#### EXERCISE INSTRUCTIONS
Each line of the listing that includes "blue" should be reported.
[[ DATA SHOWN open ]]
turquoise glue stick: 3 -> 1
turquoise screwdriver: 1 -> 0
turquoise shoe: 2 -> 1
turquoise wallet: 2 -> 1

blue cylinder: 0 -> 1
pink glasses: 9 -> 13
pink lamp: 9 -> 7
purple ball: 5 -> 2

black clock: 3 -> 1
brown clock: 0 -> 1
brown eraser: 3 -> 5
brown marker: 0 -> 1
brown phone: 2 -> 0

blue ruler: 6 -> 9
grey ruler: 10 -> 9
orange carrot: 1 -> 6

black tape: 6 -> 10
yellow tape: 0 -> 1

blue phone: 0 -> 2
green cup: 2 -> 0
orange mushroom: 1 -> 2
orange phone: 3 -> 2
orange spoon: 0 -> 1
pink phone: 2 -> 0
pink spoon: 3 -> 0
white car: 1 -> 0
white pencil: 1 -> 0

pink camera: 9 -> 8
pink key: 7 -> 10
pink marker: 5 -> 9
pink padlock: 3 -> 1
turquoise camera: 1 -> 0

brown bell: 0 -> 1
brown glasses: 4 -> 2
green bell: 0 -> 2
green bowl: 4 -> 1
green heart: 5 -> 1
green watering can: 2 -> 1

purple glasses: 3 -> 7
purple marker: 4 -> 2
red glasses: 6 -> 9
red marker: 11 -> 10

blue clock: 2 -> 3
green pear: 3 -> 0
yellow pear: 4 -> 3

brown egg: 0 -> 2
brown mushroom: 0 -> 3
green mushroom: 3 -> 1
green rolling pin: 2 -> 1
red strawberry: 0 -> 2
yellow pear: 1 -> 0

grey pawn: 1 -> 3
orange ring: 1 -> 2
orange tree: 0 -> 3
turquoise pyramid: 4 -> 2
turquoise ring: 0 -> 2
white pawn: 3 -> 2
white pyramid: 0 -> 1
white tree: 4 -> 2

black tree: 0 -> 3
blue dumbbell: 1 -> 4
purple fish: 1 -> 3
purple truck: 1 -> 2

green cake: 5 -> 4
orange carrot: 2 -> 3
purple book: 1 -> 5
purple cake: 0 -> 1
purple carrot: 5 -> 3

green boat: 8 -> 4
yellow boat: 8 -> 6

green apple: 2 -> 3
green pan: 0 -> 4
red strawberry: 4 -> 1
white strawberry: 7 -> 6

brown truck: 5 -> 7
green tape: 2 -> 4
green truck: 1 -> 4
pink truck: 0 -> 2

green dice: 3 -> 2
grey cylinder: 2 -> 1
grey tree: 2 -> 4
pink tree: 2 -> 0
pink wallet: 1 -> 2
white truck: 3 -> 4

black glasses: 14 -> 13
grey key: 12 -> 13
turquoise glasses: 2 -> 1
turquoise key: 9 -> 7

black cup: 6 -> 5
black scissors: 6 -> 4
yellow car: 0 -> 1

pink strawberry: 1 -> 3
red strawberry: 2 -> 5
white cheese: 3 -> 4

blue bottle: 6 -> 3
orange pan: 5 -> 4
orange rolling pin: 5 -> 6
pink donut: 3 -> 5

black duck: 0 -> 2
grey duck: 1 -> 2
[[ DATA SHOWN closed ]]
#### ANSWER SPACE
blue cylinder: 0 -> 1
blue ruler: 6 -> 9
blue phone: 0 -> 2
blue clock: 2 -> 3
blue dumbbell: 1 -> 4
blue bottle: 6 -> 3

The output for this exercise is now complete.